(EXCERPTED RECORDS Opens)

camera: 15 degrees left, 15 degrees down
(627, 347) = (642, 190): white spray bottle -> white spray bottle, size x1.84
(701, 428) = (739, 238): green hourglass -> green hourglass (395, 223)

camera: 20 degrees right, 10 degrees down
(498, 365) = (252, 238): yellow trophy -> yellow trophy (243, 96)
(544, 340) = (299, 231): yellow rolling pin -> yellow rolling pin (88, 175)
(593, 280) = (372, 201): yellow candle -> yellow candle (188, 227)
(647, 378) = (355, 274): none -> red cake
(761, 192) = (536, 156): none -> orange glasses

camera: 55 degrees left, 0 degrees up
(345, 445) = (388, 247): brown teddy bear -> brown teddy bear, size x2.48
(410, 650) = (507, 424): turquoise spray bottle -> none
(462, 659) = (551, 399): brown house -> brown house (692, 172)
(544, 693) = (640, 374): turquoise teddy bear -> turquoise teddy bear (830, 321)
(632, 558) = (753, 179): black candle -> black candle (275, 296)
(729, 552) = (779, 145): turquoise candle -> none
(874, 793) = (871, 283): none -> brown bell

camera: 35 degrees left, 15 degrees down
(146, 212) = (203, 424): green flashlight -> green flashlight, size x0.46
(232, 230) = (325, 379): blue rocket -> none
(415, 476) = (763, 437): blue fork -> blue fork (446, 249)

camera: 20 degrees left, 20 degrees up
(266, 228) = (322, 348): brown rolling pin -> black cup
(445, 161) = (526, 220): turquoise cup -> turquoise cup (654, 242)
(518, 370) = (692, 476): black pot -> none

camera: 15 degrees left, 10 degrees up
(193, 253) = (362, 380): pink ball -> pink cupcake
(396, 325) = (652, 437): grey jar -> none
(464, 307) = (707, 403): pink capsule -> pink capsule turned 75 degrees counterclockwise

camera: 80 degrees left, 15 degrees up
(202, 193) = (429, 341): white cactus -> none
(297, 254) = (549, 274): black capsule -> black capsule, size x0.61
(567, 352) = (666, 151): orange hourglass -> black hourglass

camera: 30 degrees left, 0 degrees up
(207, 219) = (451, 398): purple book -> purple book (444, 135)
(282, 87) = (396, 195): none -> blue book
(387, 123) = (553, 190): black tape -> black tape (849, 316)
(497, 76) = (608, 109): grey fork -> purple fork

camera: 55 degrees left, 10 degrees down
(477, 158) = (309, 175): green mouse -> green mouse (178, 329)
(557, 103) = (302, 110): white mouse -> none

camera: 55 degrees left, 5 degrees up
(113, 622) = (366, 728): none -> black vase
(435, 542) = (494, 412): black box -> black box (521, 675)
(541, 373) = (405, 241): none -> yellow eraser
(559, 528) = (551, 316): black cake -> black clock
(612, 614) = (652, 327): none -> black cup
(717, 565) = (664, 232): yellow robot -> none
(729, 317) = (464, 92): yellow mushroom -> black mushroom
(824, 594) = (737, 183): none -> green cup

(EXCERPTED RECORDS Closes)

The required output is every line above from the one with "(544, 340) = (299, 231): yellow" down to the one with "(761, 192) = (536, 156): none", restated word for word, ends included.

(544, 340) = (299, 231): yellow rolling pin -> yellow rolling pin (88, 175)
(593, 280) = (372, 201): yellow candle -> yellow candle (188, 227)
(647, 378) = (355, 274): none -> red cake
(761, 192) = (536, 156): none -> orange glasses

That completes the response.